§ Exercise aim: All lines of the listing below must be reproduced character for character.

§ Data shown:

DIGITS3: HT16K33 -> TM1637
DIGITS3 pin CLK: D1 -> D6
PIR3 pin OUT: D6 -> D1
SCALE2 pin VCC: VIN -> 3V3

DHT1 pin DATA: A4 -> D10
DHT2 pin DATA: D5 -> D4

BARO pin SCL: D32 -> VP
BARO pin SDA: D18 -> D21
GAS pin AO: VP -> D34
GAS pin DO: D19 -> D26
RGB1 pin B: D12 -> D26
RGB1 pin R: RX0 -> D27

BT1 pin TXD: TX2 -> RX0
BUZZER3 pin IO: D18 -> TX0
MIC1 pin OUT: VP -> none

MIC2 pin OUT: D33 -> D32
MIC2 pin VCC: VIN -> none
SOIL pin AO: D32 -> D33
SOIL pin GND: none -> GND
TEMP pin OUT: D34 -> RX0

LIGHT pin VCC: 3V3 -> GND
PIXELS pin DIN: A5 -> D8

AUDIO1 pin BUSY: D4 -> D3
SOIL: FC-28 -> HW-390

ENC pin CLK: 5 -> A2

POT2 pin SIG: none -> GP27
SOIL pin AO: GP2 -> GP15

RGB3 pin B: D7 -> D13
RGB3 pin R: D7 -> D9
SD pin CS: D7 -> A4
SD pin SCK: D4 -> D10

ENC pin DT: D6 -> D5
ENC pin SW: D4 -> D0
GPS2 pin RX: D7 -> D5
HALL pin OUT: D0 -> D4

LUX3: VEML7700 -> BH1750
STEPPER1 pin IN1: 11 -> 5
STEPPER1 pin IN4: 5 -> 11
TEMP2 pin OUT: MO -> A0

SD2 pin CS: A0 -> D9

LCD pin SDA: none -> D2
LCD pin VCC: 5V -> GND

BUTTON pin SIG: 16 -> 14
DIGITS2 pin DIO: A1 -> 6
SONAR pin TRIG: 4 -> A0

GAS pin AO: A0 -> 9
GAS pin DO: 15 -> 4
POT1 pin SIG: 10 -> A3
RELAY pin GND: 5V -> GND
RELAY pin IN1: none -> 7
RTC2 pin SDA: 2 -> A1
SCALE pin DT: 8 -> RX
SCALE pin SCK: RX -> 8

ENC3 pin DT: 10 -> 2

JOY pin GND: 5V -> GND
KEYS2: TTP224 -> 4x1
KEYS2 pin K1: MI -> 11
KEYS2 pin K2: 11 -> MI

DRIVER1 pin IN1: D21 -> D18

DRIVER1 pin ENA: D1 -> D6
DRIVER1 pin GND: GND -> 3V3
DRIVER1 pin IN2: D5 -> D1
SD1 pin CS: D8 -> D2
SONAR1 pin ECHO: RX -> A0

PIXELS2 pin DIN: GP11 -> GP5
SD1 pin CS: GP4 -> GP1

§ Your response:
DIGITS3: HT16K33 -> TM1637
DIGITS3 pin CLK: D1 -> D6
PIR3 pin OUT: D6 -> D1
SCALE2 pin VCC: VIN -> 3V3

DHT1 pin DATA: A4 -> D10
DHT2 pin DATA: D5 -> D4

BARO pin SCL: D32 -> VP
BARO pin SDA: D18 -> D21
GAS pin AO: VP -> D34
GAS pin DO: D19 -> D26
RGB1 pin B: D12 -> D26
RGB1 pin R: RX0 -> D27

BT1 pin TXD: TX2 -> RX0
BUZZER3 pin IO: D18 -> TX0
MIC1 pin OUT: VP -> none

MIC2 pin OUT: D33 -> D32
MIC2 pin VCC: VIN -> none
SOIL pin AO: D32 -> D33
SOIL pin GND: none -> GND
TEMP pin OUT: D34 -> RX0

LIGHT pin VCC: 3V3 -> GND
PIXELS pin DIN: A5 -> D8

AUDIO1 pin BUSY: D4 -> D3
SOIL: FC-28 -> HW-390

ENC pin CLK: 5 -> A2

POT2 pin SIG: none -> GP27
SOIL pin AO: GP2 -> GP15

RGB3 pin B: D7 -> D13
RGB3 pin R: D7 -> D9
SD pin CS: D7 -> A4
SD pin SCK: D4 -> D10

ENC pin DT: D6 -> D5
ENC pin SW: D4 -> D0
GPS2 pin RX: D7 -> D5
HALL pin OUT: D0 -> D4

LUX3: VEML7700 -> BH1750
STEPPER1 pin IN1: 11 -> 5
STEPPER1 pin IN4: 5 -> 11
TEMP2 pin OUT: MO -> A0

SD2 pin CS: A0 -> D9

LCD pin SDA: none -> D2
LCD pin VCC: 5V -> GND

BUTTON pin SIG: 16 -> 14
DIGITS2 pin DIO: A1 -> 6
SONAR pin TRIG: 4 -> A0

GAS pin AO: A0 -> 9
GAS pin DO: 15 -> 4
POT1 pin SIG: 10 -> A3
RELAY pin GND: 5V -> GND
RELAY pin IN1: none -> 7
RTC2 pin SDA: 2 -> A1
SCALE pin DT: 8 -> RX
SCALE pin SCK: RX -> 8

ENC3 pin DT: 10 -> 2

JOY pin GND: 5V -> GND
KEYS2: TTP224 -> 4x1
KEYS2 pin K1: MI -> 11
KEYS2 pin K2: 11 -> MI

DRIVER1 pin IN1: D21 -> D18

DRIVER1 pin ENA: D1 -> D6
DRIVER1 pin GND: GND -> 3V3
DRIVER1 pin IN2: D5 -> D1
SD1 pin CS: D8 -> D2
SONAR1 pin ECHO: RX -> A0

PIXELS2 pin DIN: GP11 -> GP5
SD1 pin CS: GP4 -> GP1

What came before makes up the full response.